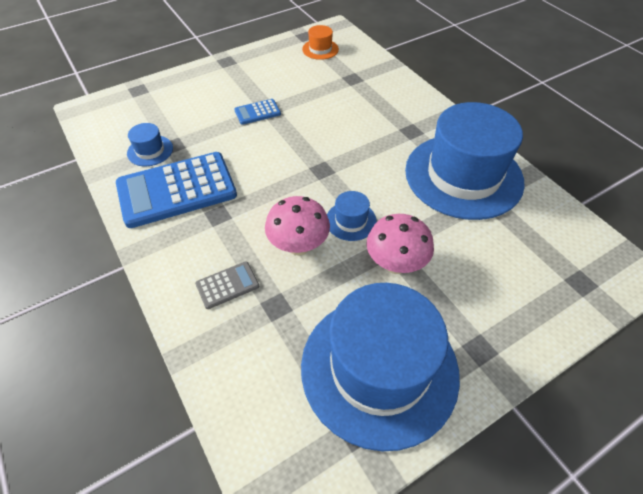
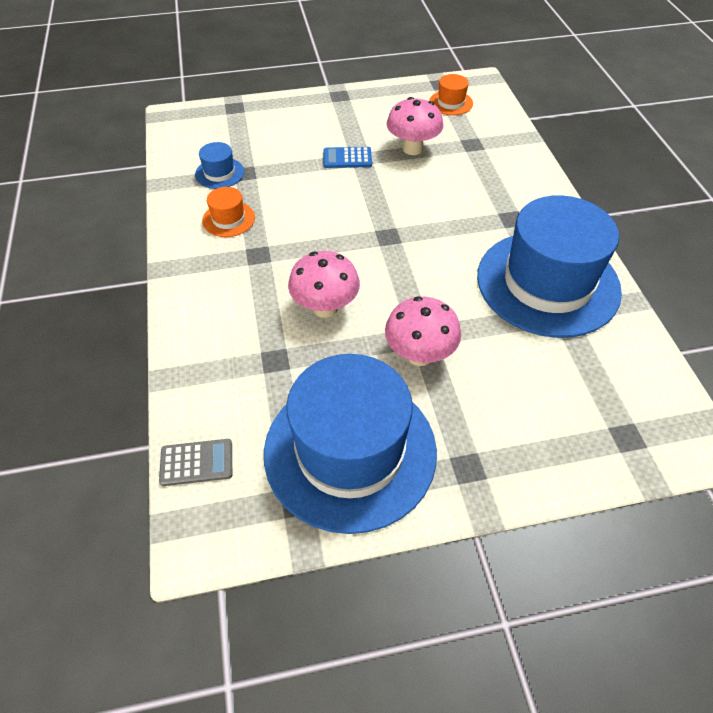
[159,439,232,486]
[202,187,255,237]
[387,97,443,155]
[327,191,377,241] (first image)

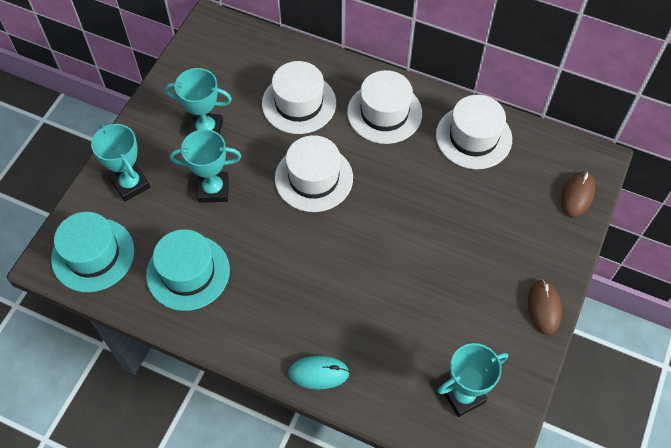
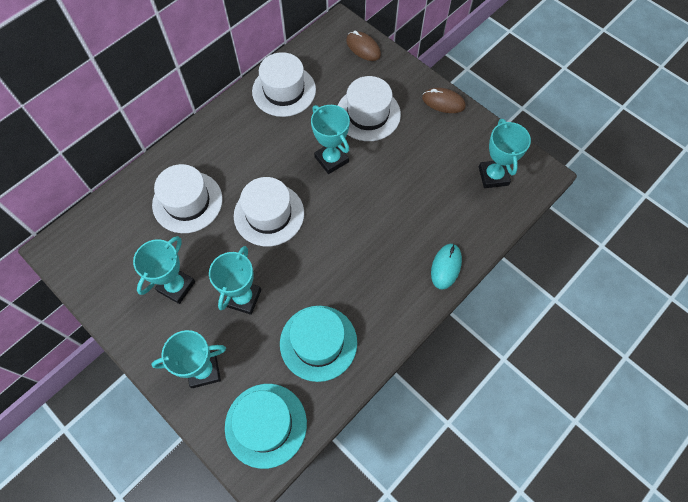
[311,105,350,174]
[337,76,401,141]

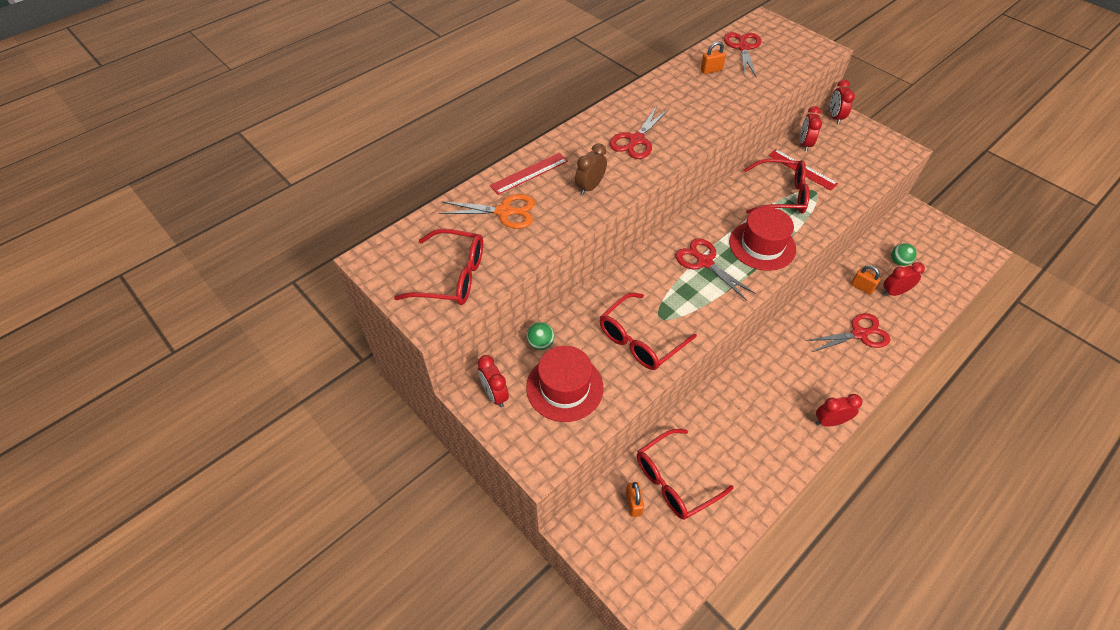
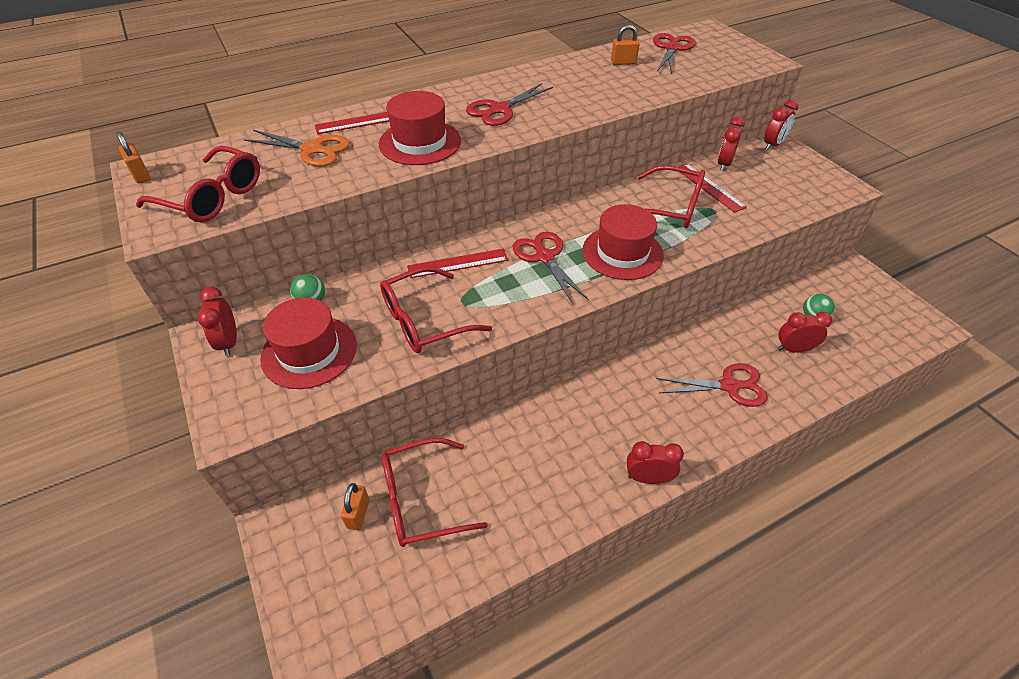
[116,132,151,183]
[379,91,461,165]
[407,249,508,278]
[764,100,798,150]

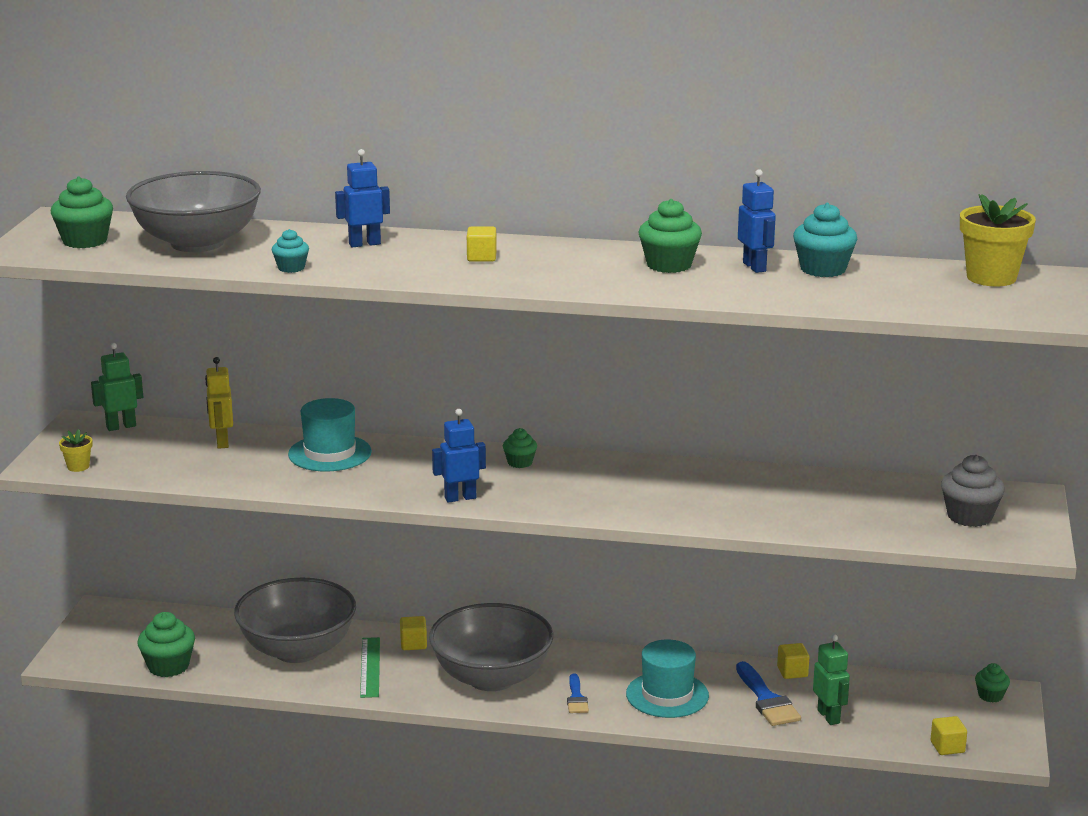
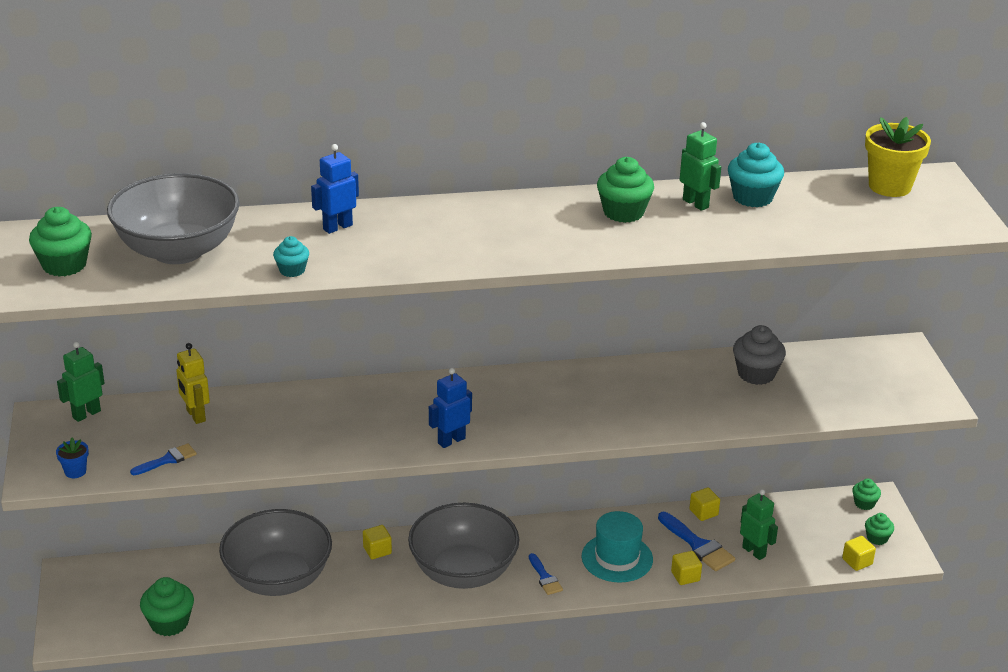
[56,438,89,478]
[130,443,197,475]
[671,551,702,585]
[680,122,721,211]
[733,325,786,385]
[865,513,894,545]
[288,398,372,471] (first image)
[360,637,380,698] (first image)

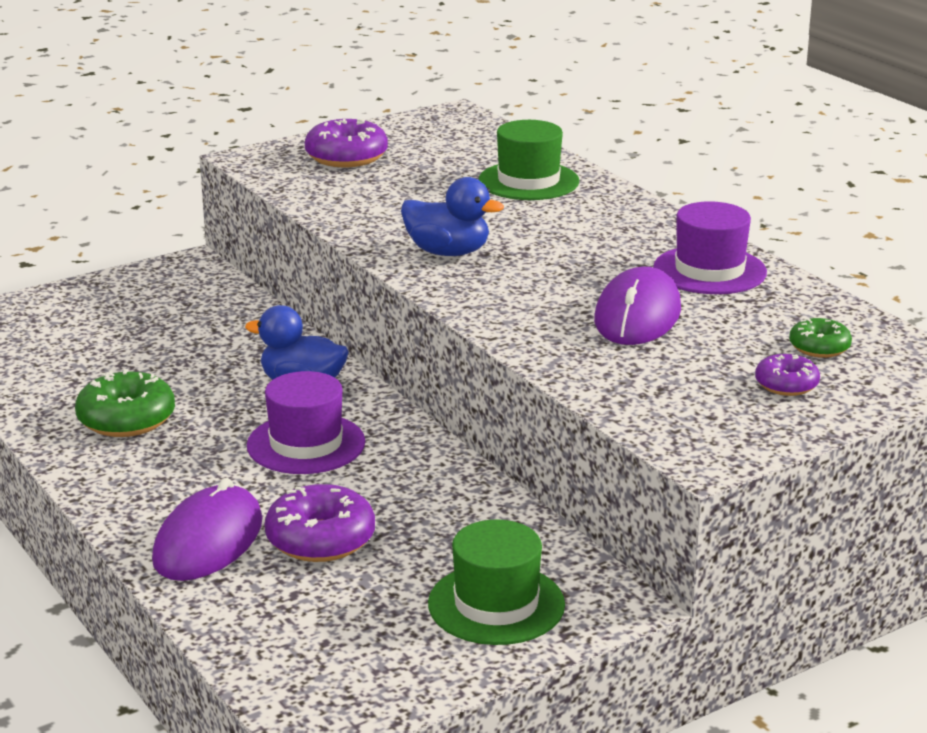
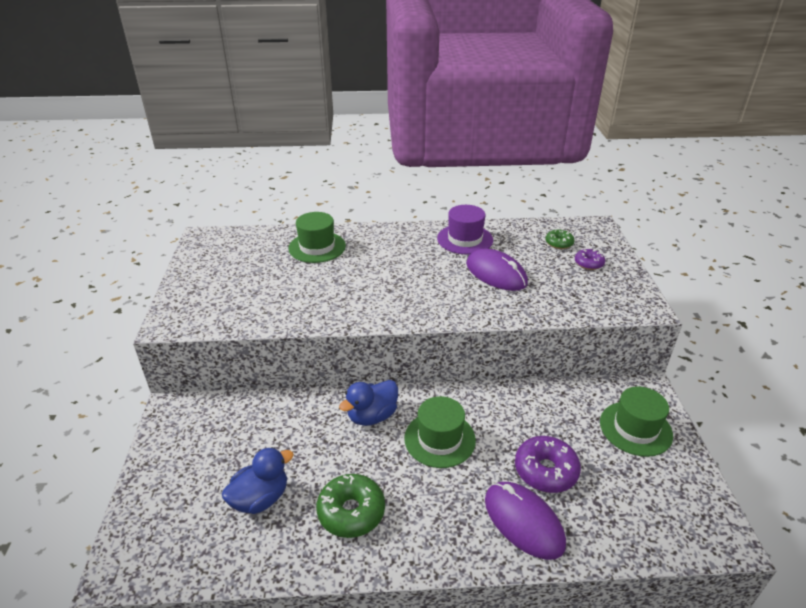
[222,447,294,514]
[404,396,476,468]
[305,119,388,167] (first image)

· · · · · · ·

Exercise goal
Nothing but an exact copy of the data, without its images, should make up your answer.

Solution to the problem
[159,439,232,486]
[202,187,255,237]
[387,97,443,155]
[327,191,377,241] (first image)

[311,105,350,174]
[337,76,401,141]

[116,132,151,183]
[379,91,461,165]
[407,249,508,278]
[764,100,798,150]

[56,438,89,478]
[130,443,197,475]
[671,551,702,585]
[680,122,721,211]
[733,325,786,385]
[865,513,894,545]
[288,398,372,471] (first image)
[360,637,380,698] (first image)

[222,447,294,514]
[404,396,476,468]
[305,119,388,167] (first image)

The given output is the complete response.